***** Data to process *****

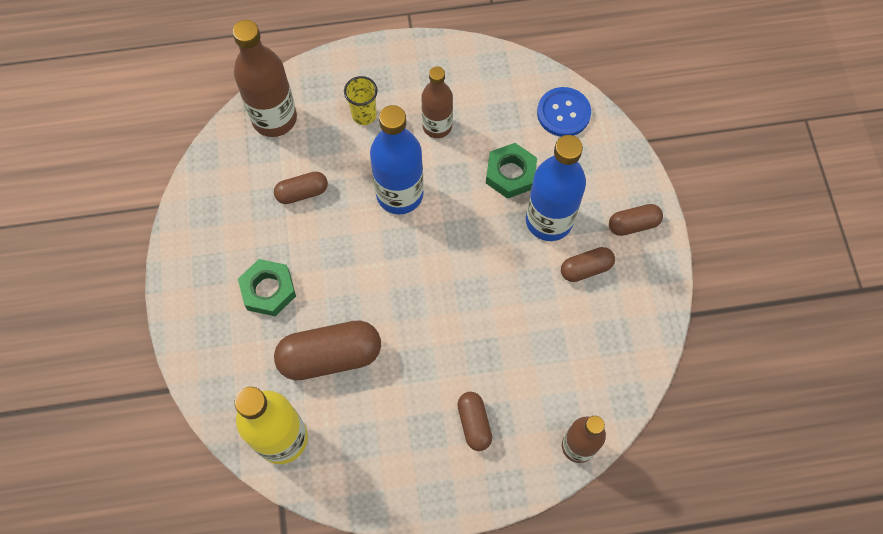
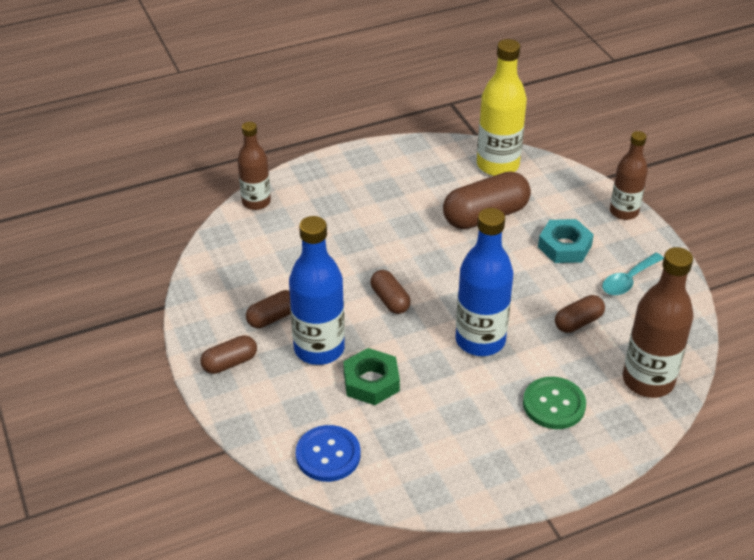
camera: 165 degrees right, 25 degrees down
(229, 230) = (628, 280): none -> turquoise spoon
(268, 290) = (564, 246): green nut -> turquoise nut
(364, 115) = (554, 404): yellow cup -> green button
(437, 126) = (468, 410): brown bottle -> brown bottle (624, 212)
(474, 423) = (347, 199): brown capsule -> brown capsule (390, 300)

*****

» **Exercise objective**
Each record above should be retyped exactly, with no pictures carried over.

» **Response to the exercise**
camera: 165 degrees right, 25 degrees down
(229, 230) = (628, 280): none -> turquoise spoon
(268, 290) = (564, 246): green nut -> turquoise nut
(364, 115) = (554, 404): yellow cup -> green button
(437, 126) = (468, 410): brown bottle -> brown bottle (624, 212)
(474, 423) = (347, 199): brown capsule -> brown capsule (390, 300)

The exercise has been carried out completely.